==== Records provided

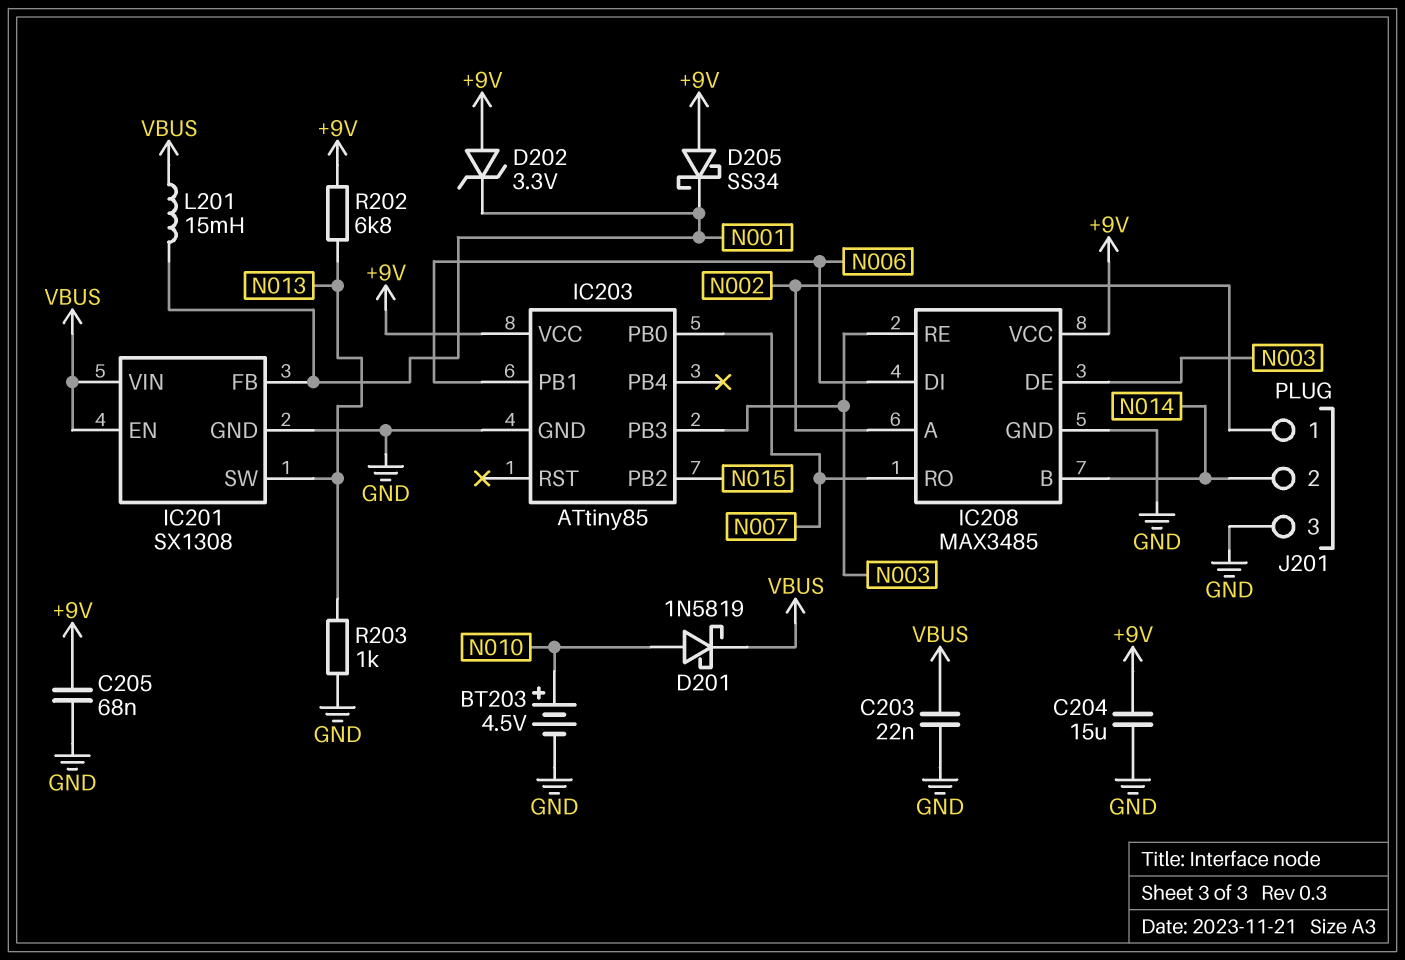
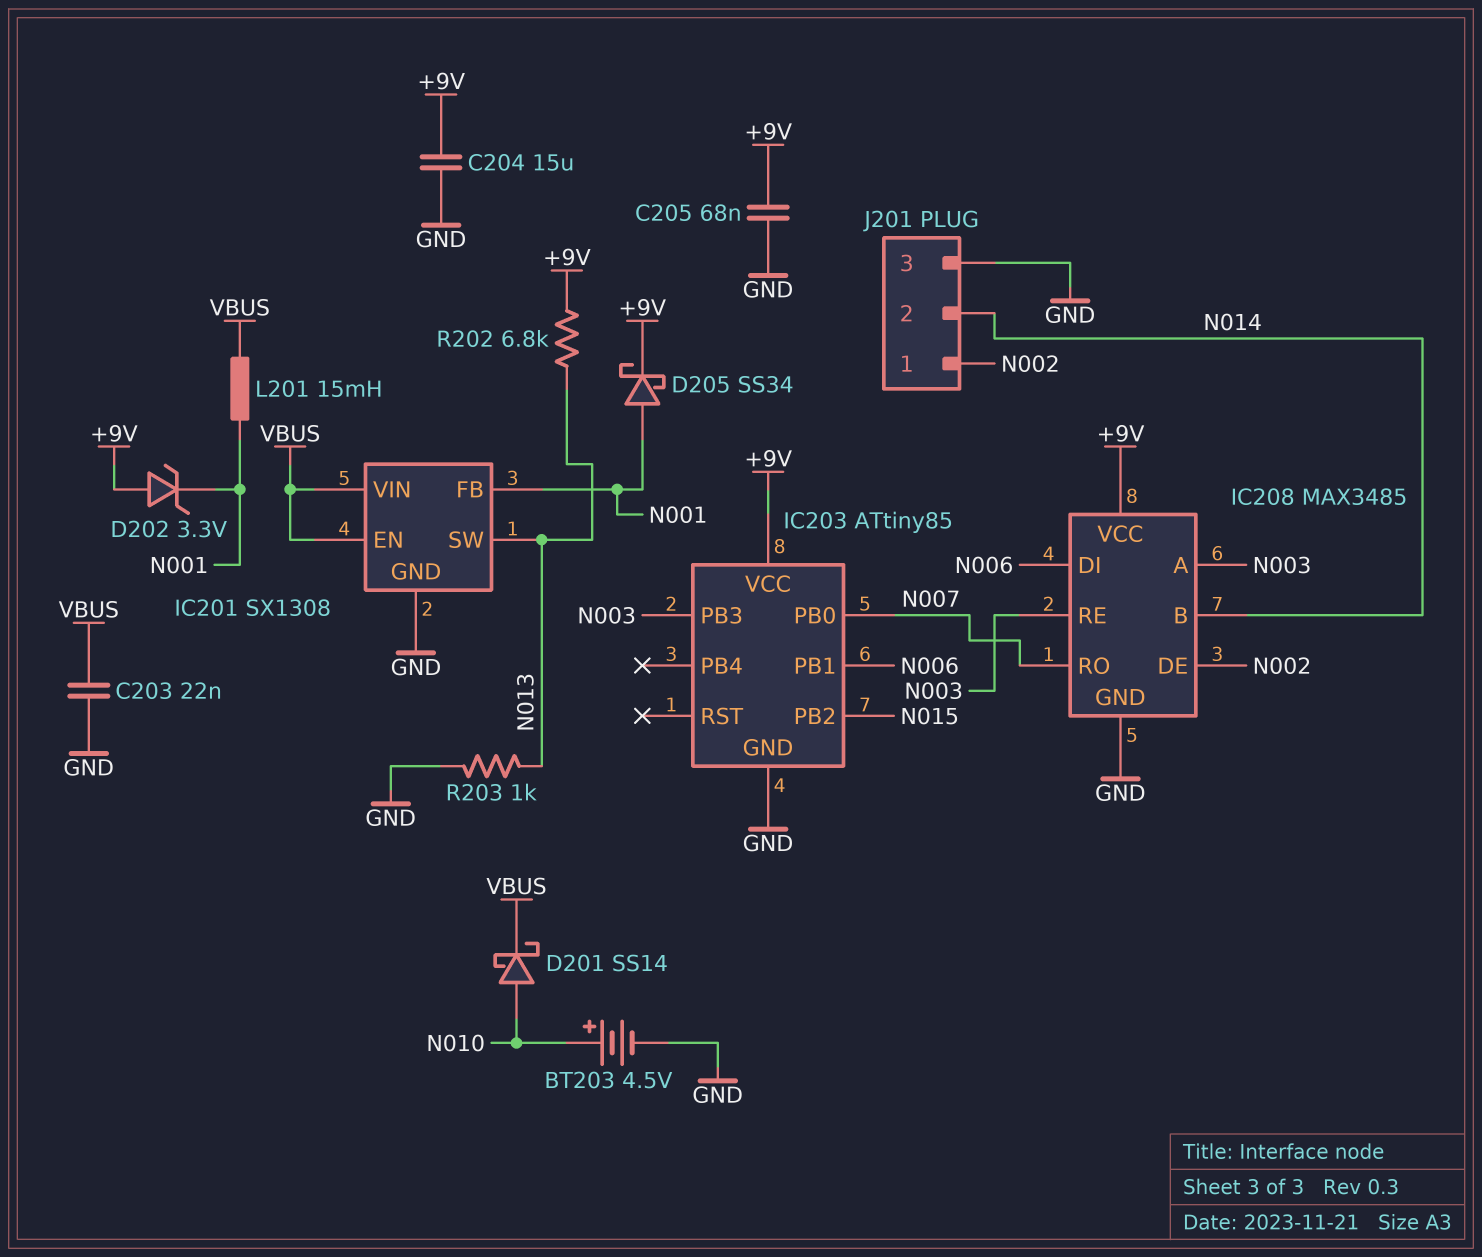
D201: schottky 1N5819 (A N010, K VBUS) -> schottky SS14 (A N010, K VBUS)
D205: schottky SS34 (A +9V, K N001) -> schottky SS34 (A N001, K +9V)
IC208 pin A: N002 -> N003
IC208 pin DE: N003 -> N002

========
==== Records provided

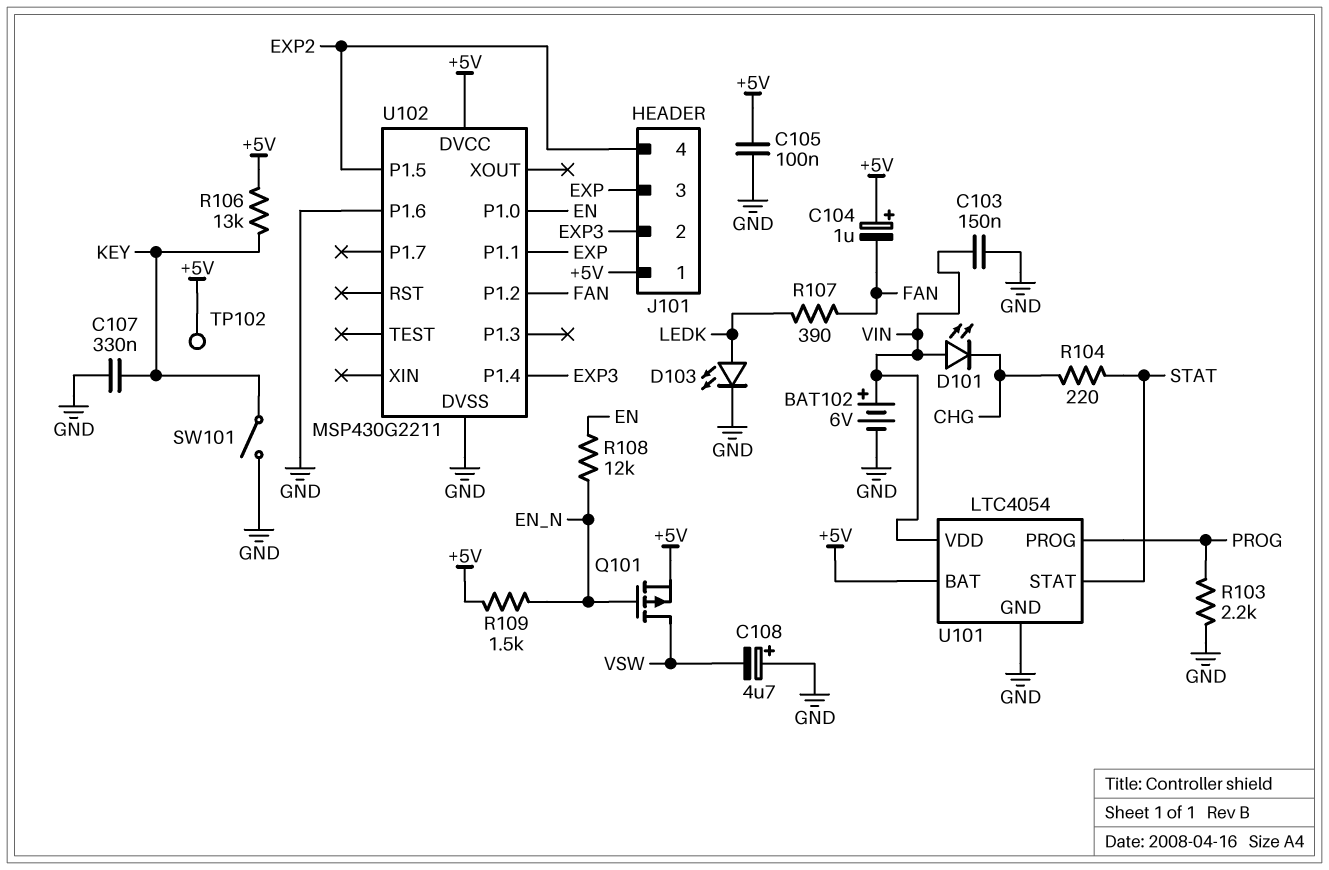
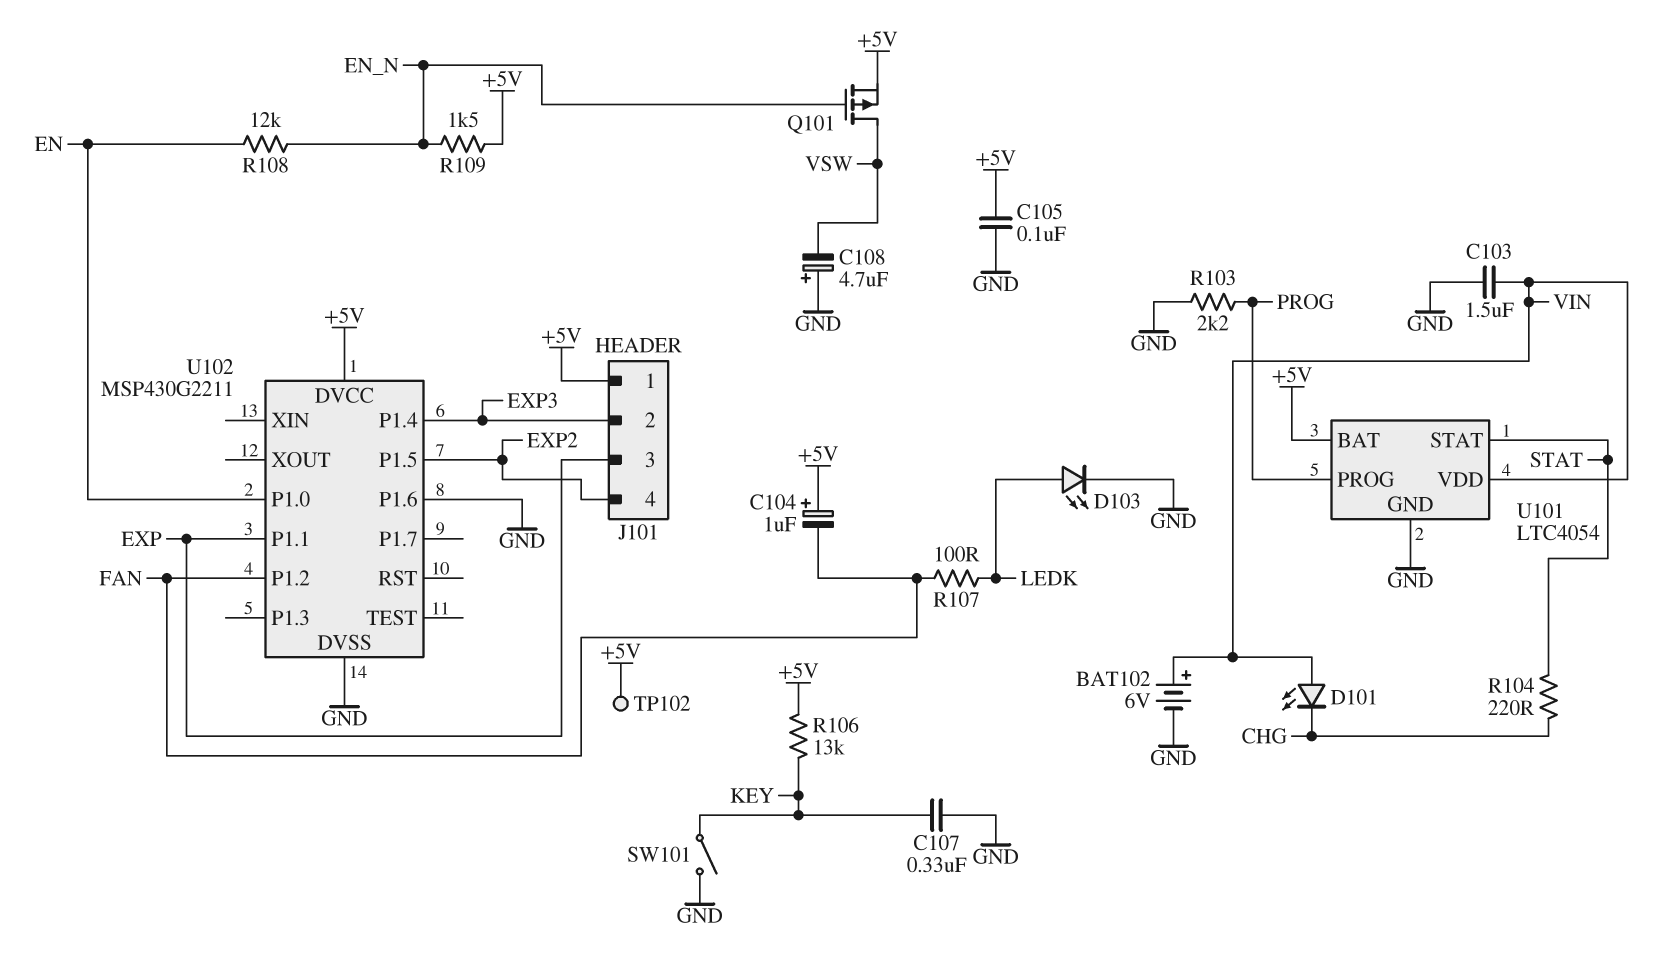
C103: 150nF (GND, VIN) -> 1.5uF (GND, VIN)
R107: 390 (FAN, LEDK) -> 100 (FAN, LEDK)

========
==== Records provided

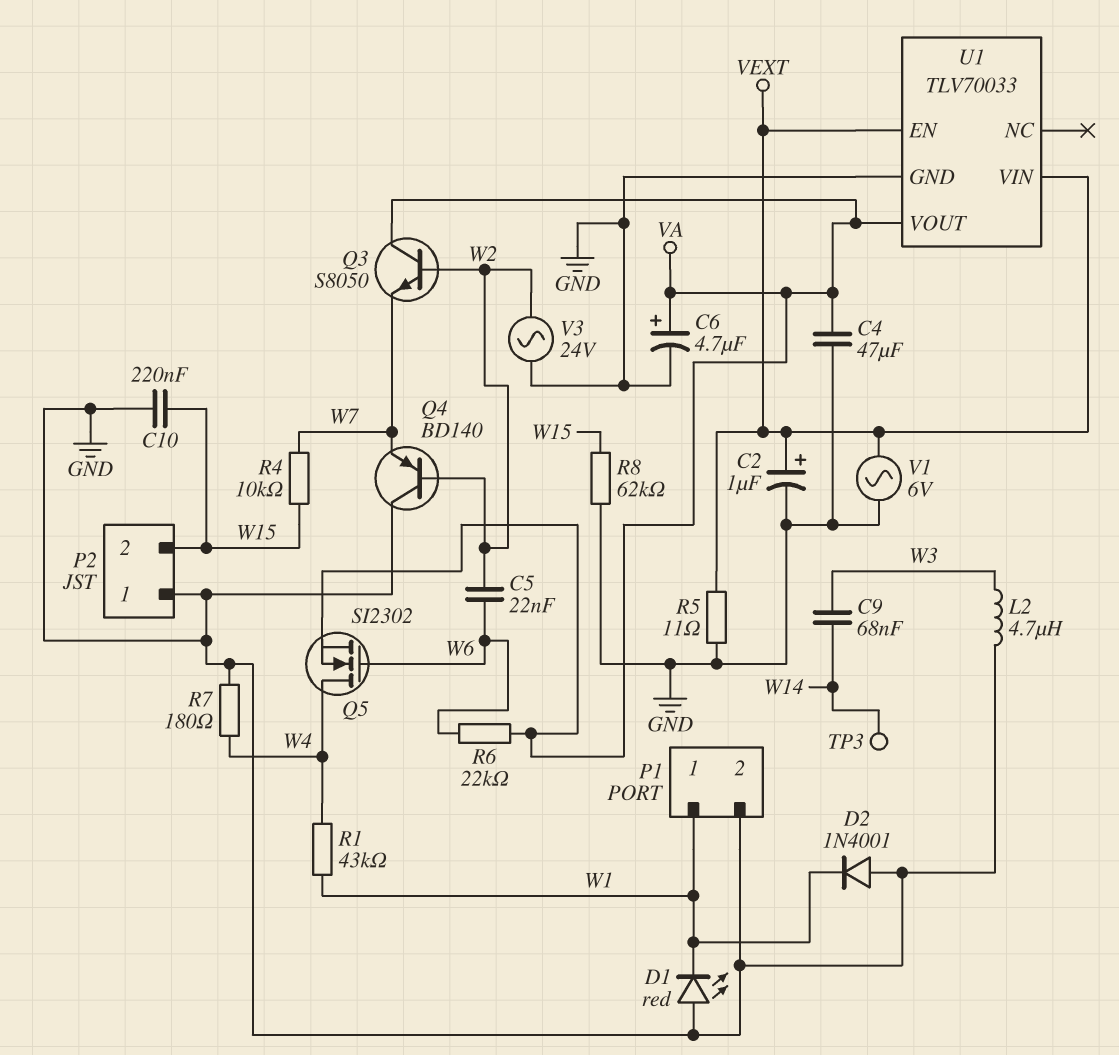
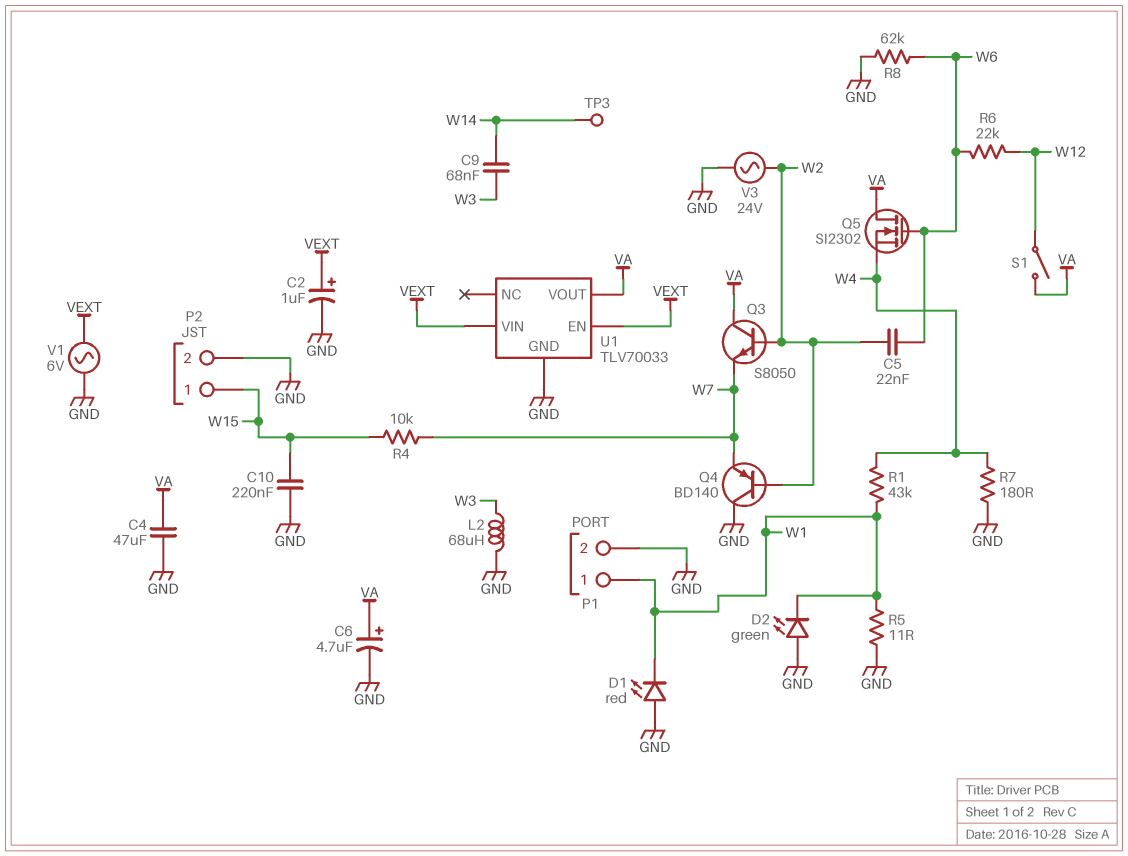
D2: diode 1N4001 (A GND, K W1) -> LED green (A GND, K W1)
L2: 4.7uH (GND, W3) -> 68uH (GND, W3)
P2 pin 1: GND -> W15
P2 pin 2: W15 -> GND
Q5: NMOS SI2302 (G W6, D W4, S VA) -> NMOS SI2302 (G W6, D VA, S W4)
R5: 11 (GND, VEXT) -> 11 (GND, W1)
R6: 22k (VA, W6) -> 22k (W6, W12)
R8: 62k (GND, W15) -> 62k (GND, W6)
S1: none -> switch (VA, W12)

========

◆ Problem ◆
Beginning at the line with "D201: schottky 1N5819" and stopping after the line with "IC208 pin DE: N003 -> N002", please write out every line of the data above exactly and nothing else.

◆ Exercise answer ◆
D201: schottky 1N5819 (A N010, K VBUS) -> schottky SS14 (A N010, K VBUS)
D205: schottky SS34 (A +9V, K N001) -> schottky SS34 (A N001, K +9V)
IC208 pin A: N002 -> N003
IC208 pin DE: N003 -> N002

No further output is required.